What the exercise asks: Scan the listing below for the string "black" and copy each line where it turns up.

· · · · · · ·

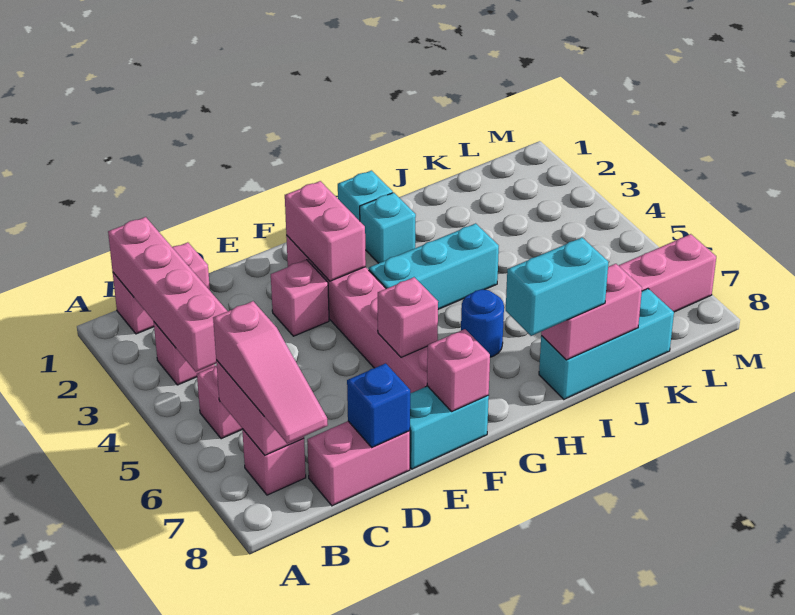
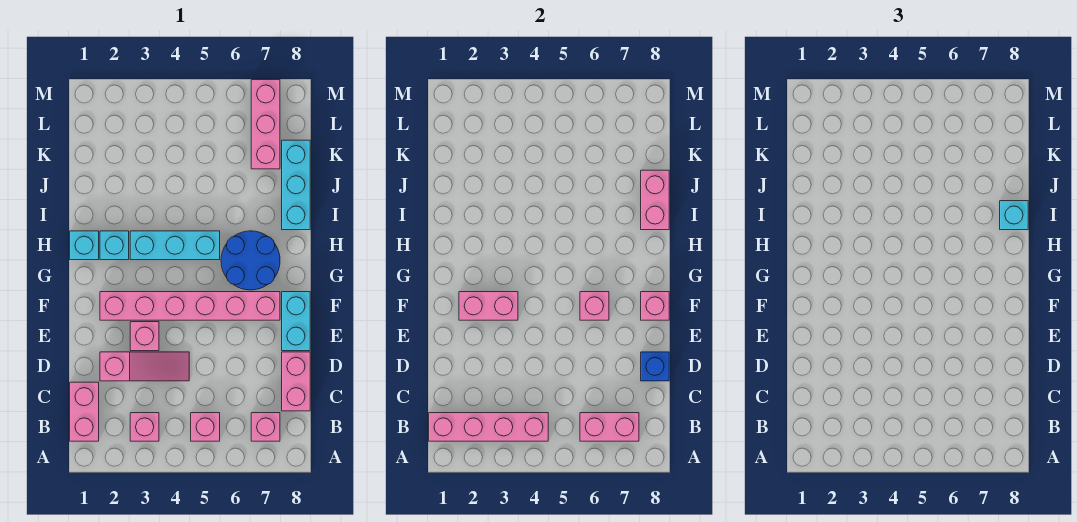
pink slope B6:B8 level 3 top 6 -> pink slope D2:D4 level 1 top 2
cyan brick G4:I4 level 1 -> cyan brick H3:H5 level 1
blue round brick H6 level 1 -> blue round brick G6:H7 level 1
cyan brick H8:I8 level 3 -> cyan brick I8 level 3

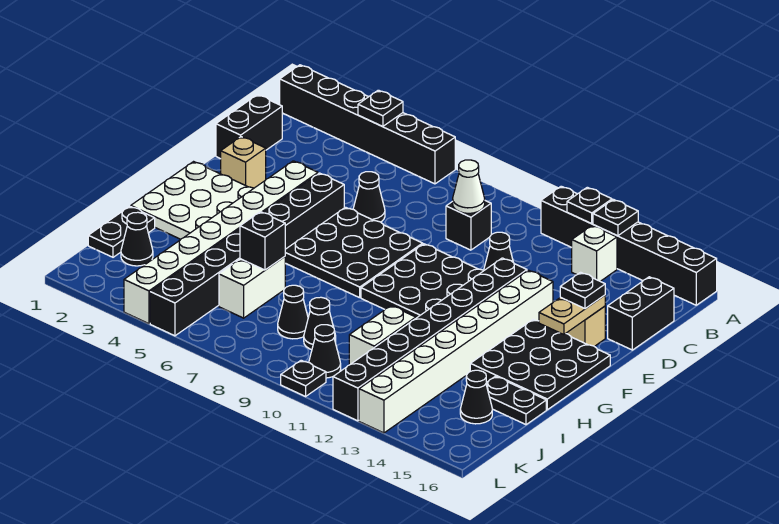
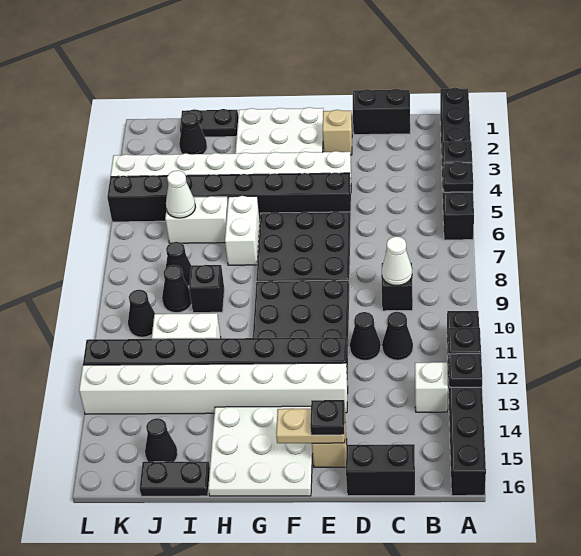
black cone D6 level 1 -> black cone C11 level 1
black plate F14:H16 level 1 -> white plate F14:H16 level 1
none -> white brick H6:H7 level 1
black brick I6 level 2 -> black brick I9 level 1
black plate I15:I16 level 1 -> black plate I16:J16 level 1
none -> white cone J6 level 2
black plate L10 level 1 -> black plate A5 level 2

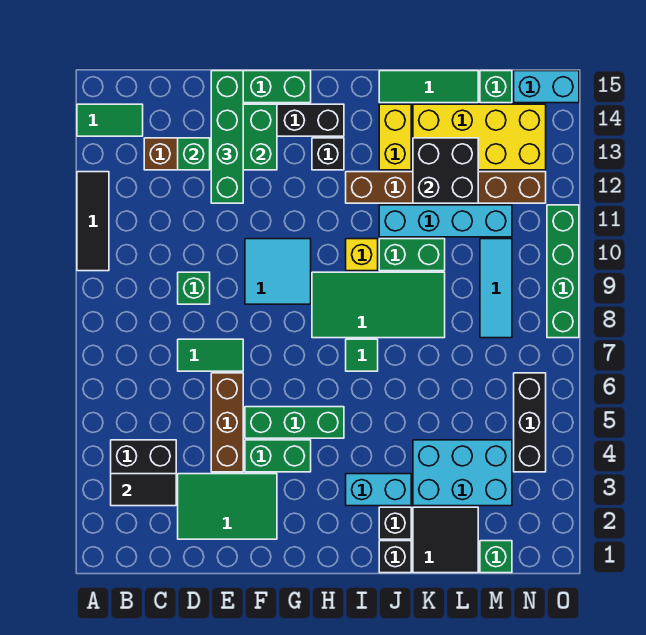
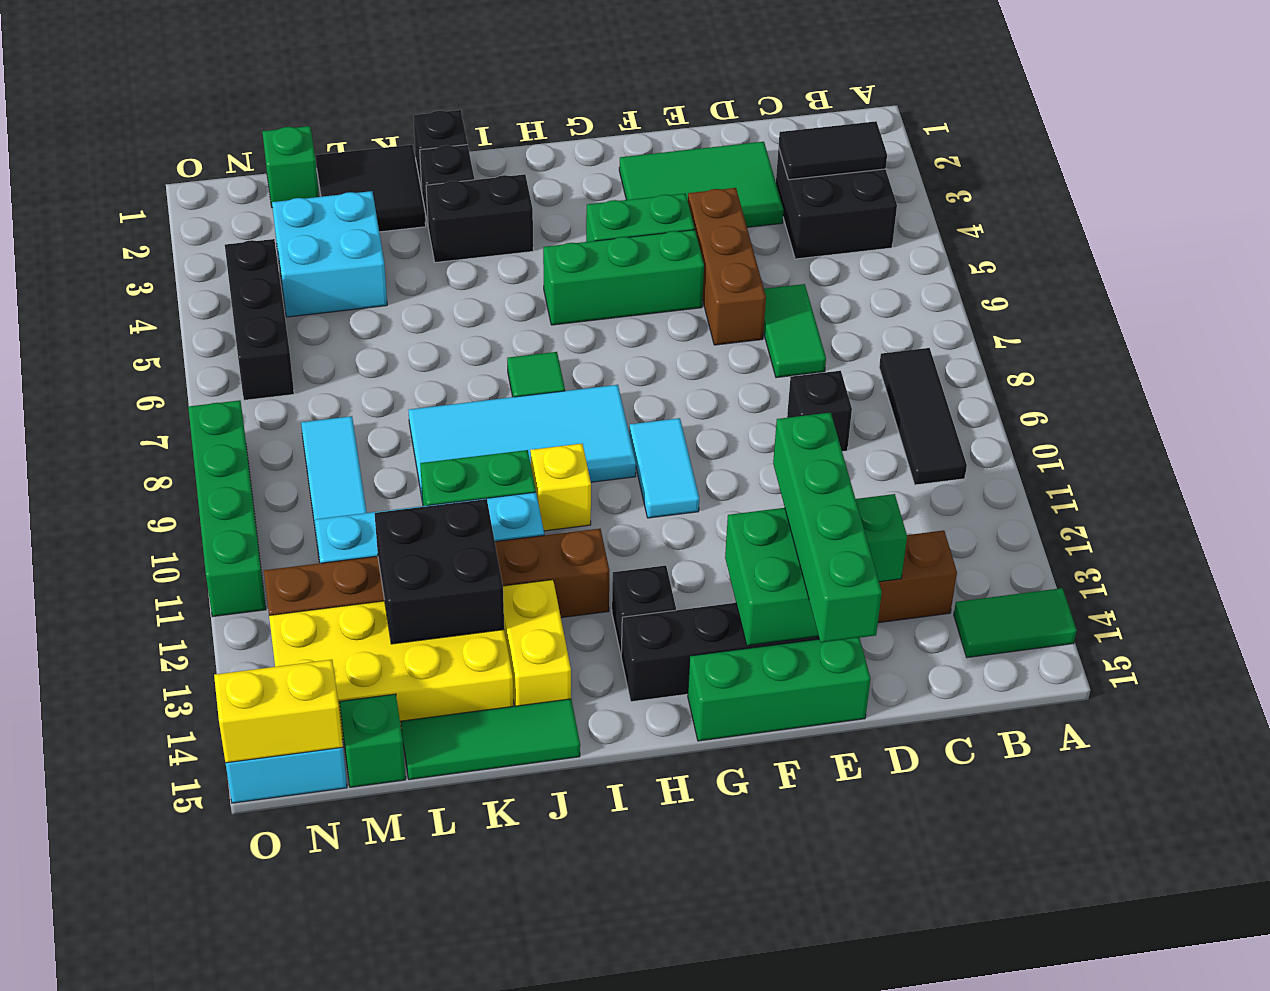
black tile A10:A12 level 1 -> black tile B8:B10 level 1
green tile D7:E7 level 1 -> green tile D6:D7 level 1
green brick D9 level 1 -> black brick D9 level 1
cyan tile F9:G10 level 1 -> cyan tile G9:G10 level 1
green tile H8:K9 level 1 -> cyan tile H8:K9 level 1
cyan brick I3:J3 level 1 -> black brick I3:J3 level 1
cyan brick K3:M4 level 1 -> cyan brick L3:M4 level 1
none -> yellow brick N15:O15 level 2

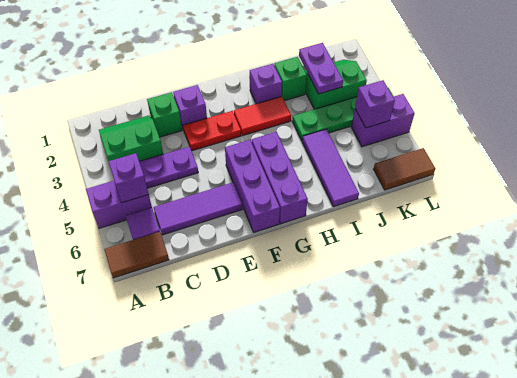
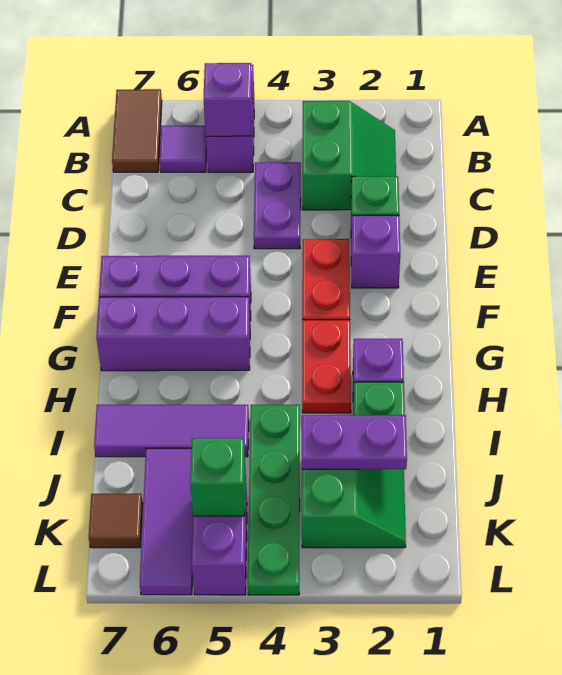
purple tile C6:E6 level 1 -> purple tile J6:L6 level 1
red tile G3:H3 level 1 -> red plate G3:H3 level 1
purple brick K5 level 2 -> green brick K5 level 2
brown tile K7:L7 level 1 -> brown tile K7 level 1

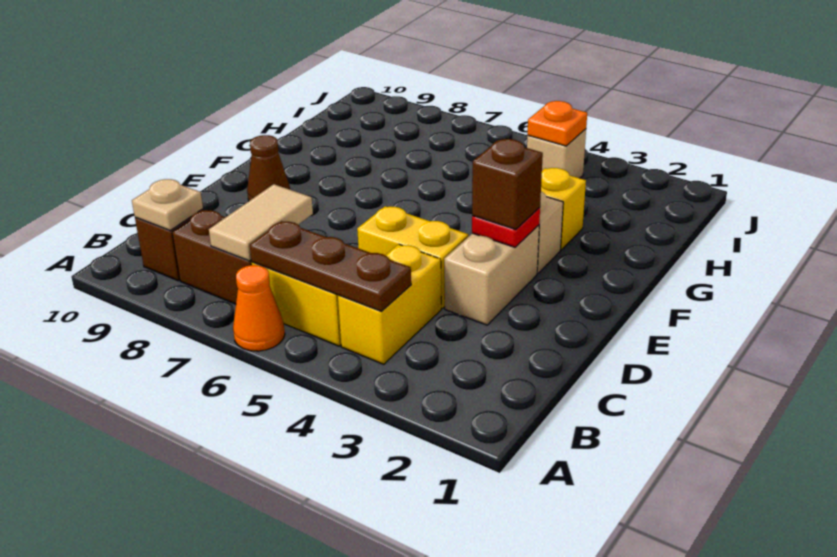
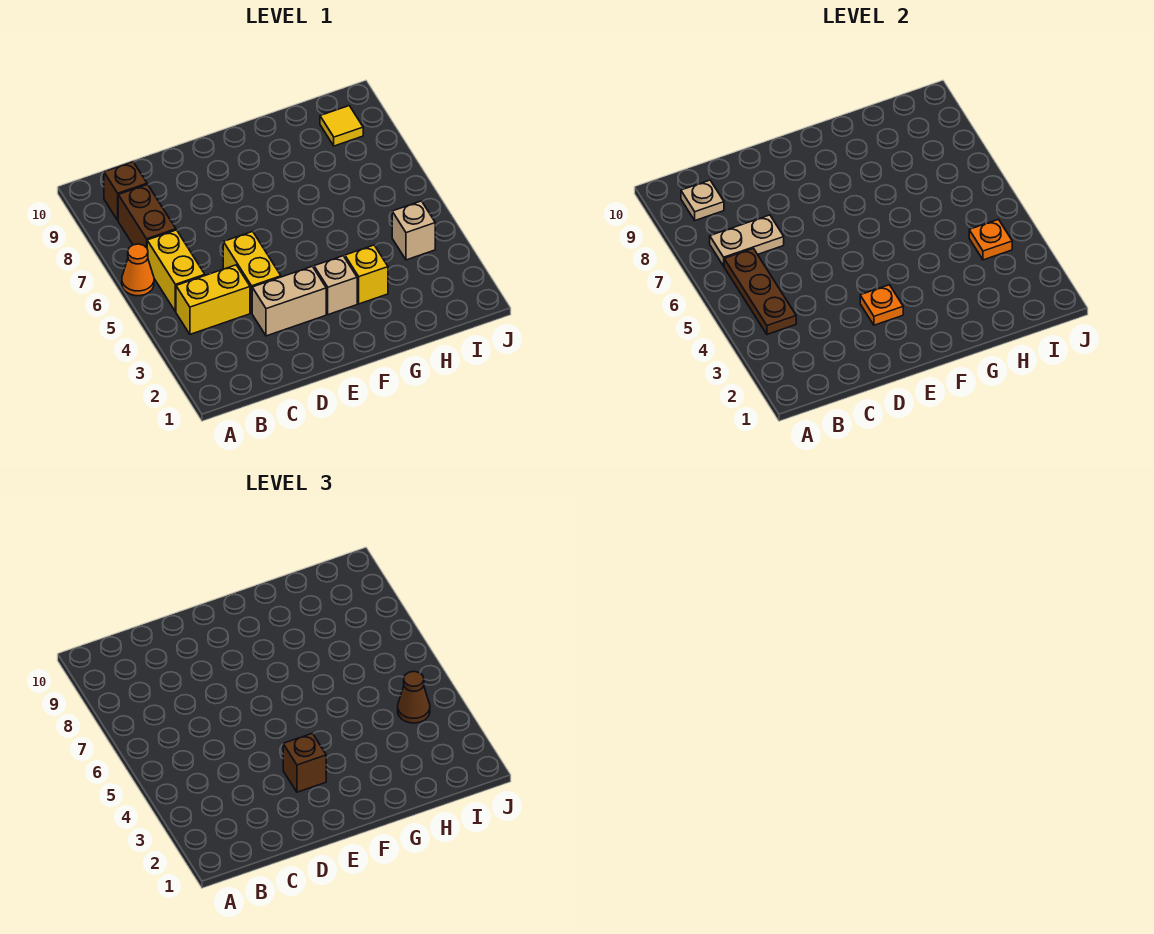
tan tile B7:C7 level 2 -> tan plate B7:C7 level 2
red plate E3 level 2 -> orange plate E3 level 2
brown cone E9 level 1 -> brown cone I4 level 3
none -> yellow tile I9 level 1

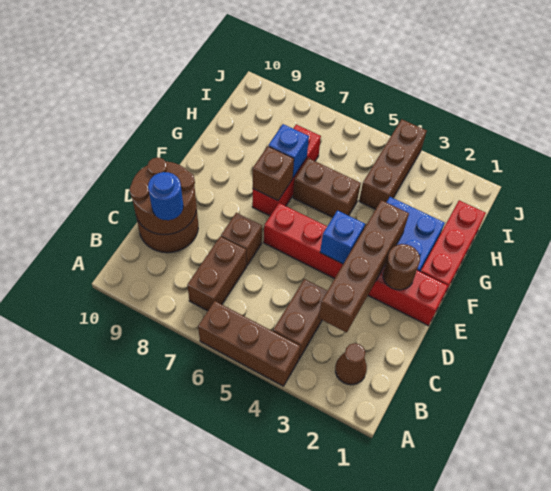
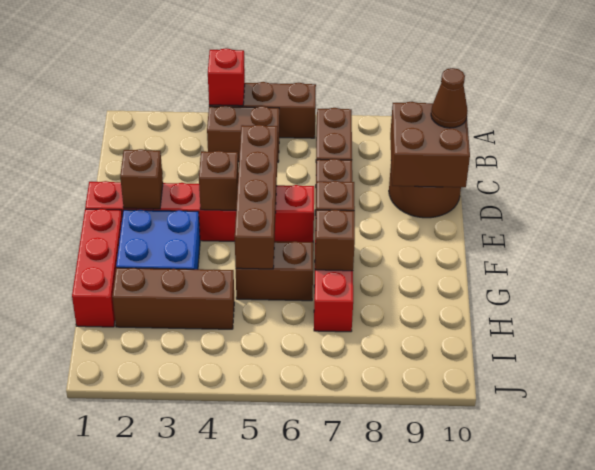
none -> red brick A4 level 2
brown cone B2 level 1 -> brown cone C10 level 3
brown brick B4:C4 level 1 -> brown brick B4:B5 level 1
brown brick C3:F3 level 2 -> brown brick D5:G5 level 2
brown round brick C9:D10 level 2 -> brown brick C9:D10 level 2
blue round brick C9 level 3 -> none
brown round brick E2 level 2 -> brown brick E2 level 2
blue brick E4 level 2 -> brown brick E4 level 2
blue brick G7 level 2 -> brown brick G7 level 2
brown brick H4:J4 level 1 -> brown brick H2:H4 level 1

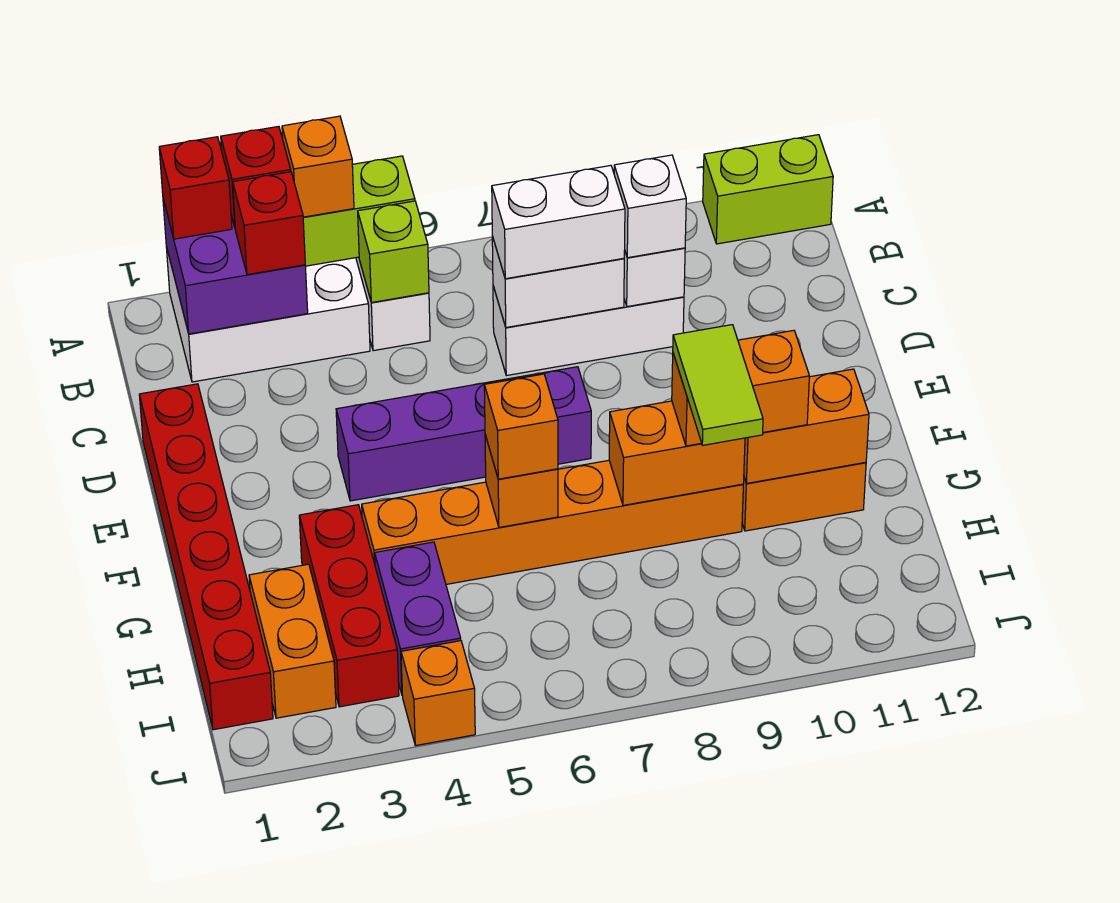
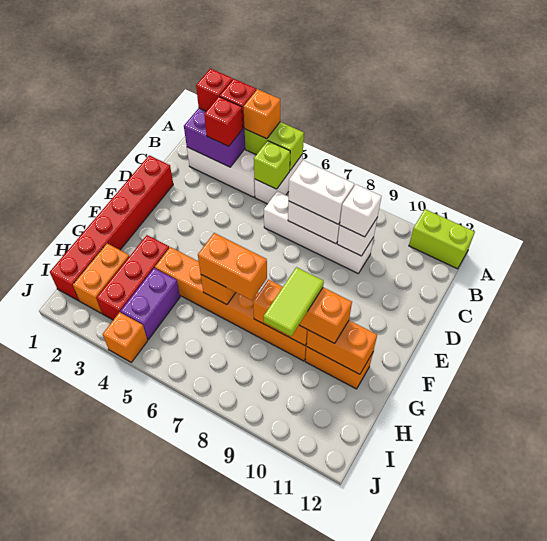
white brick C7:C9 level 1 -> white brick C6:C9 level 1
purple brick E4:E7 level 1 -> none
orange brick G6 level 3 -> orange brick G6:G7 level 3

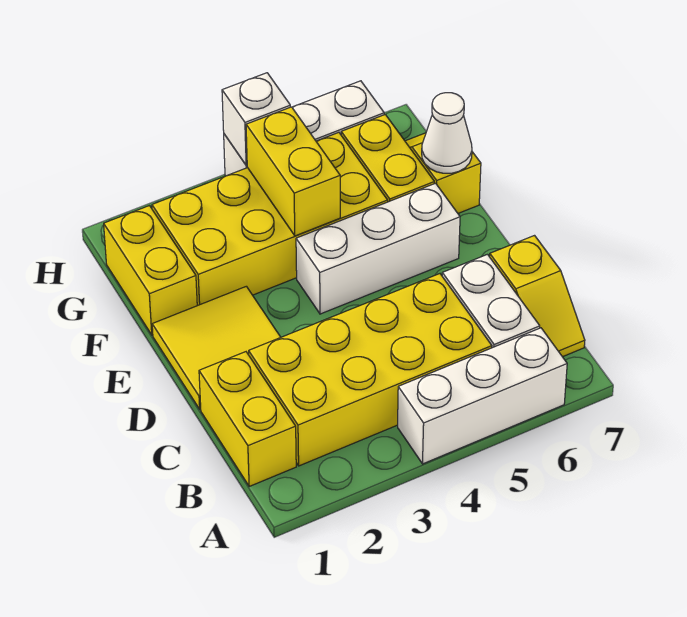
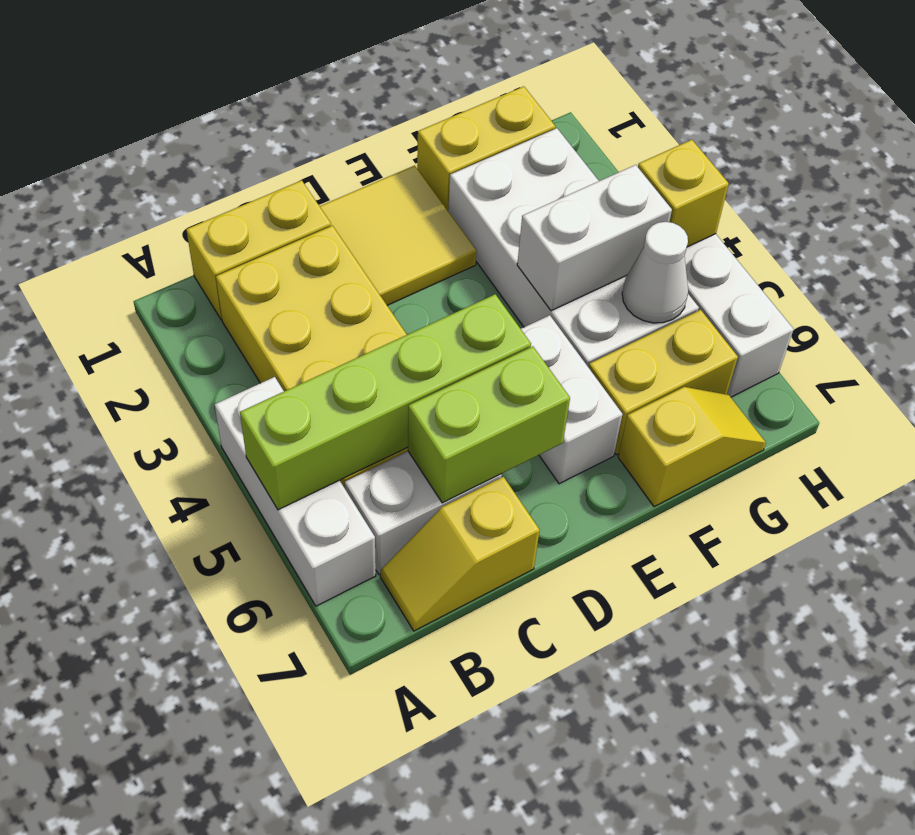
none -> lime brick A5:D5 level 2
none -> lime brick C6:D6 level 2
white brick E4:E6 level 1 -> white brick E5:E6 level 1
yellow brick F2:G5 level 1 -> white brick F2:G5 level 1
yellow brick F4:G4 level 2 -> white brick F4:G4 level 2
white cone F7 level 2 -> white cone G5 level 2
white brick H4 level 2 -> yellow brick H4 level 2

· · · · · · ·

Exercise response:
black cone D6 level 1 -> black cone C11 level 1
black plate F14:H16 level 1 -> white plate F14:H16 level 1
black brick I6 level 2 -> black brick I9 level 1
black plate I15:I16 level 1 -> black plate I16:J16 level 1
black plate L10 level 1 -> black plate A5 level 2
black tile A10:A12 level 1 -> black tile B8:B10 level 1
green brick D9 level 1 -> black brick D9 level 1
cyan brick I3:J3 level 1 -> black brick I3:J3 level 1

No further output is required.